> **Data provided**:
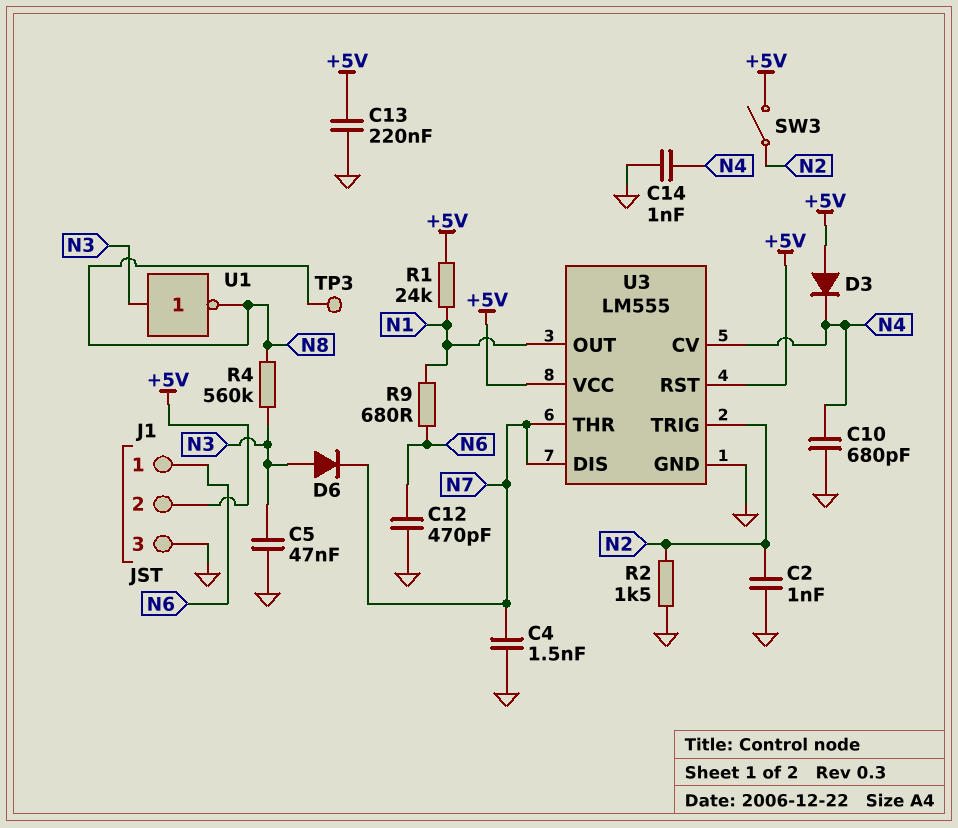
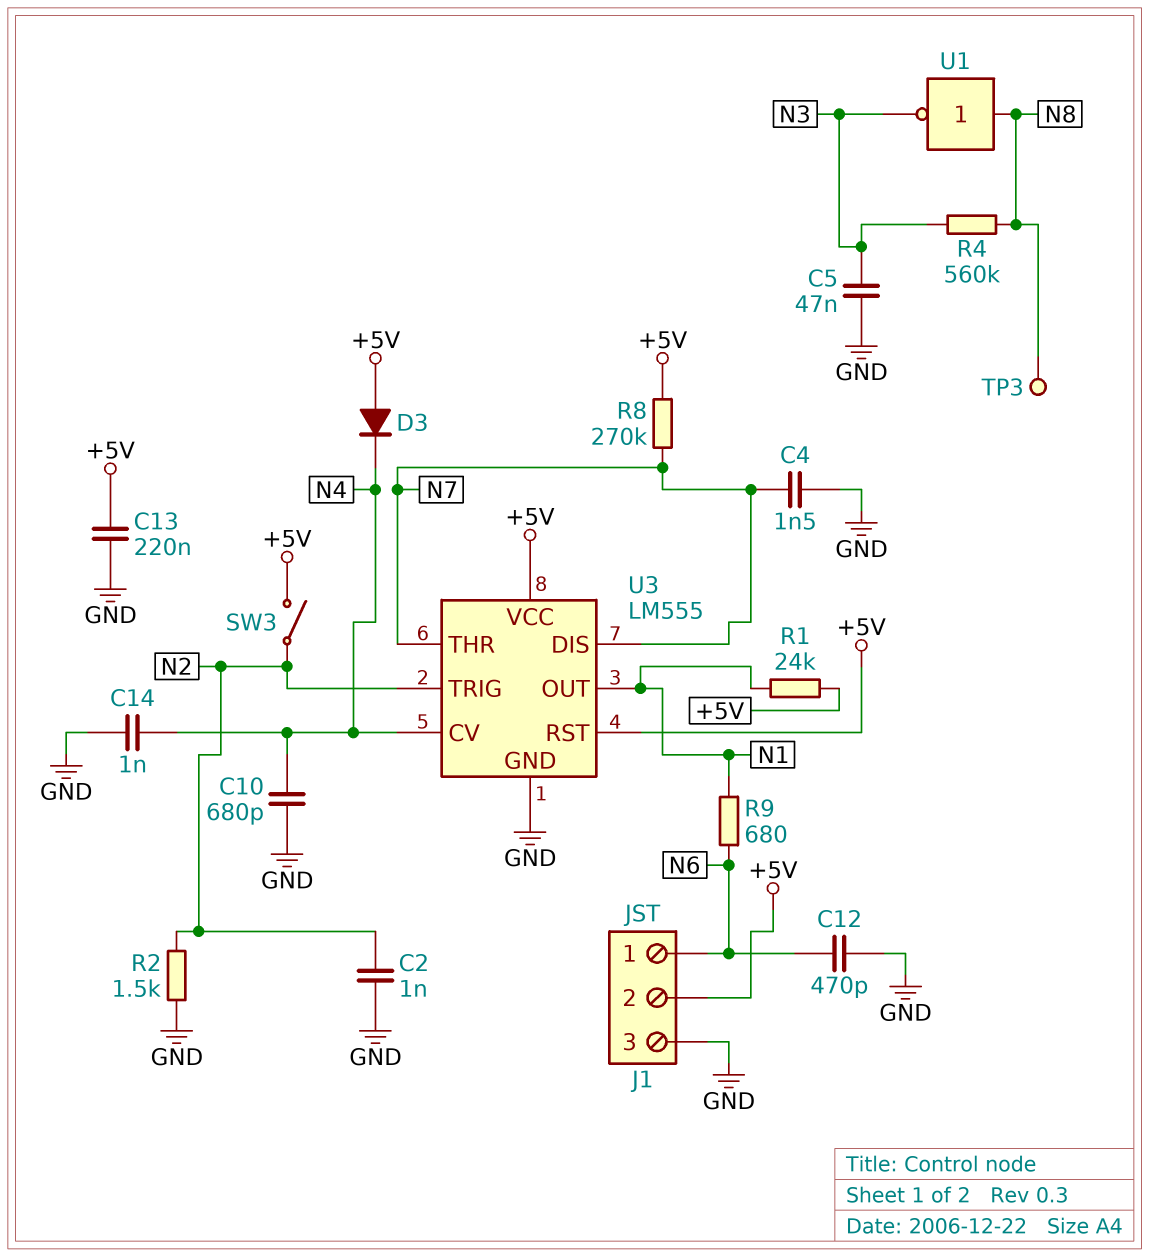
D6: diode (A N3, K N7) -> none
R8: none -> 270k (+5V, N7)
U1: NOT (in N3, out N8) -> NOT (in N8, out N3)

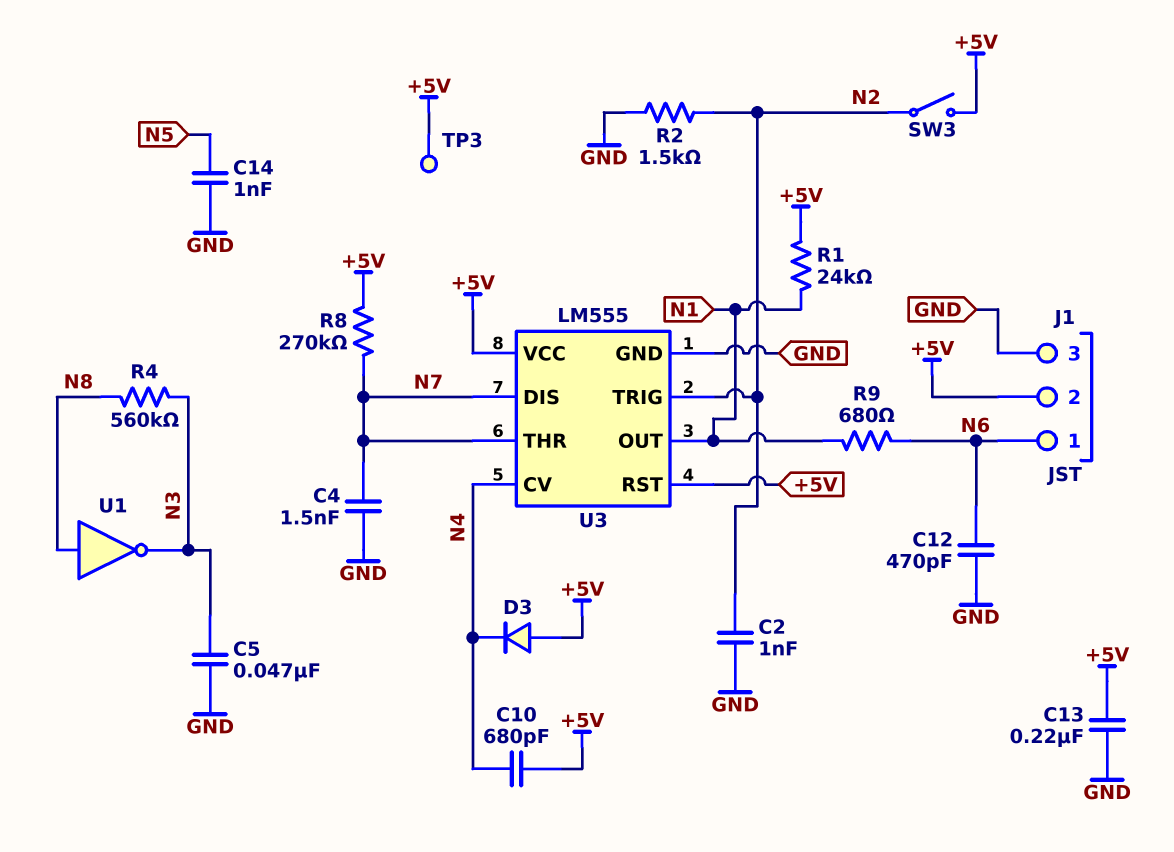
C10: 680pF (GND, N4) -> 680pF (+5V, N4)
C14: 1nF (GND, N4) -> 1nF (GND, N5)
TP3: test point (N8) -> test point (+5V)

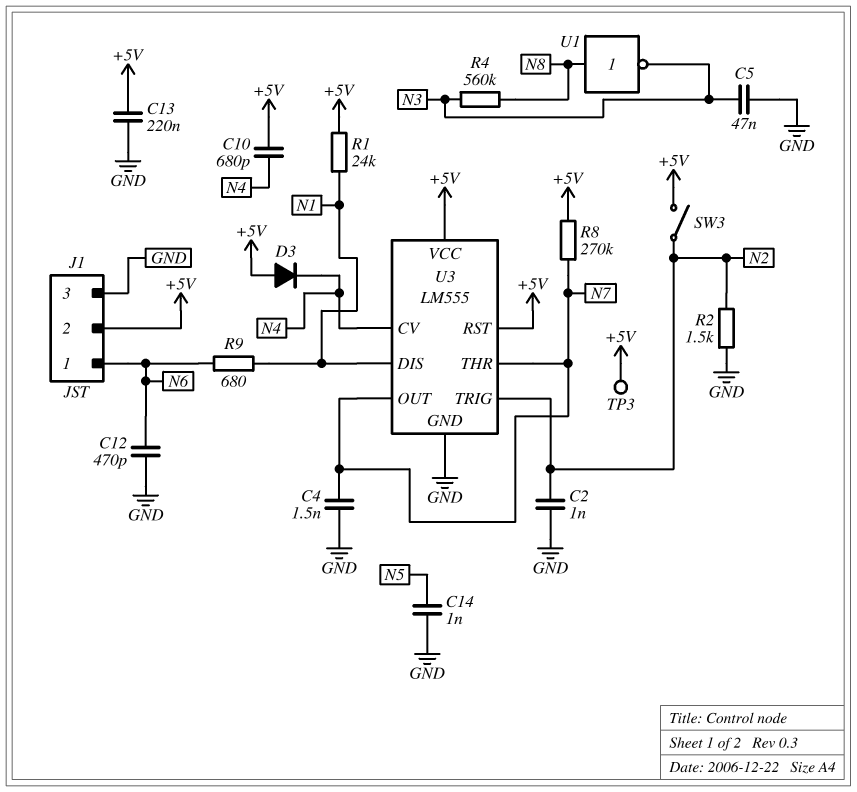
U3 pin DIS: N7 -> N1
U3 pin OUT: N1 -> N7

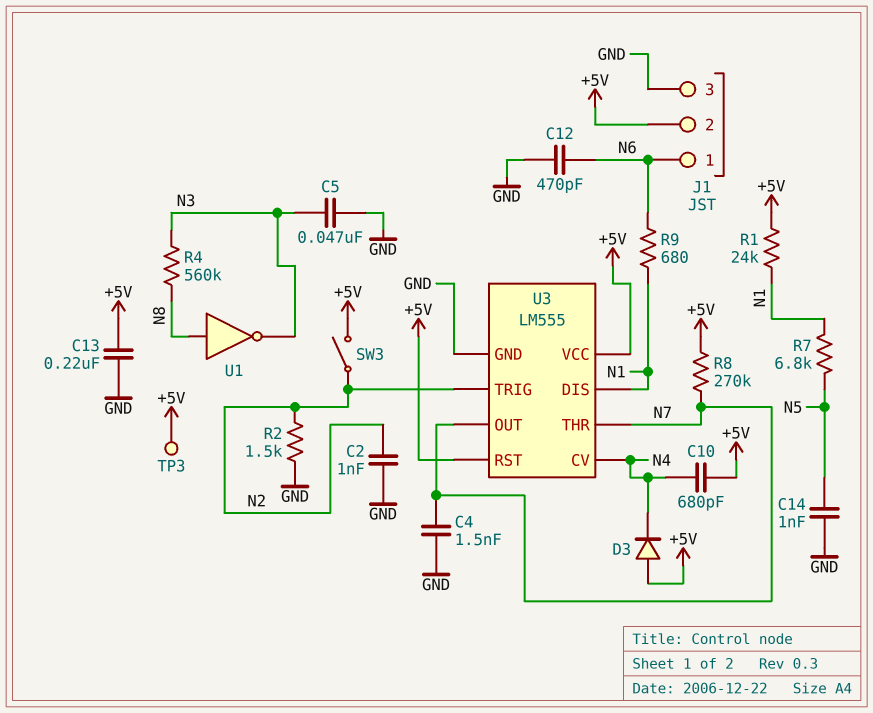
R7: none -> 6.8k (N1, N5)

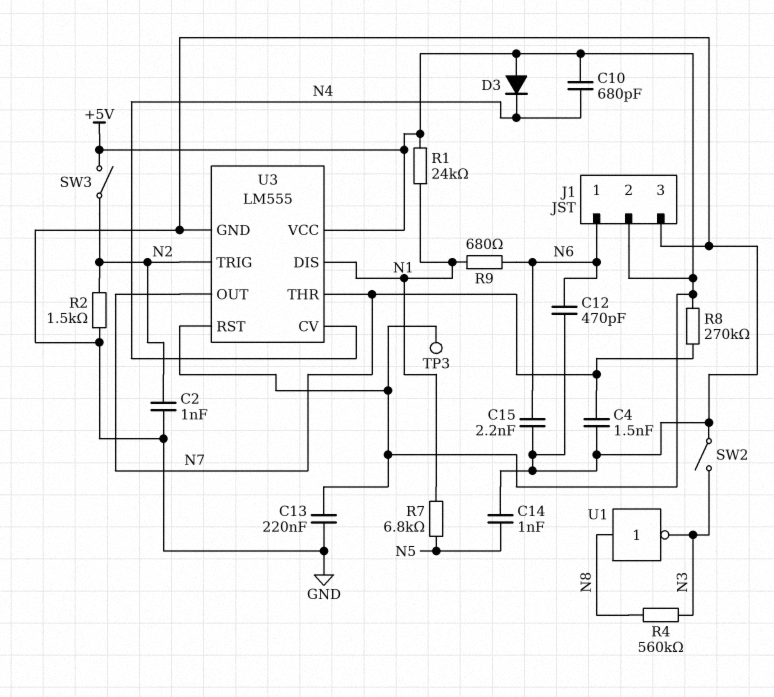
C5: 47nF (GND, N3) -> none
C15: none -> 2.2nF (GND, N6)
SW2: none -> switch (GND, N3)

> **Your assignment**:
Copy each line of the listing in which the word "none" can be found.

> **Answer**:
D6: diode (A N3, K N7) -> none
R8: none -> 270k (+5V, N7)
R7: none -> 6.8k (N1, N5)
C5: 47nF (GND, N3) -> none
C15: none -> 2.2nF (GND, N6)
SW2: none -> switch (GND, N3)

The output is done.